_The task_.
The answer should match the records character for character.

[Records provided]

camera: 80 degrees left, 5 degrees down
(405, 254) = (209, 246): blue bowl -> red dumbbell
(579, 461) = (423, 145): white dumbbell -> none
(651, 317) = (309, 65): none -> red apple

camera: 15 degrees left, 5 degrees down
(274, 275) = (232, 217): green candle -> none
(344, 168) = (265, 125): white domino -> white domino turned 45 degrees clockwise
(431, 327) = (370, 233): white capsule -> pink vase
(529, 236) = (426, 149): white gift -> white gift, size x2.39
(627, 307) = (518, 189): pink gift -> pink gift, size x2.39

[/Records provided]

_Exercise solution_.
camera: 80 degrees left, 5 degrees down
(405, 254) = (209, 246): blue bowl -> red dumbbell
(579, 461) = (423, 145): white dumbbell -> none
(651, 317) = (309, 65): none -> red apple

camera: 15 degrees left, 5 degrees down
(274, 275) = (232, 217): green candle -> none
(344, 168) = (265, 125): white domino -> white domino turned 45 degrees clockwise
(431, 327) = (370, 233): white capsule -> pink vase
(529, 236) = (426, 149): white gift -> white gift, size x2.39
(627, 307) = (518, 189): pink gift -> pink gift, size x2.39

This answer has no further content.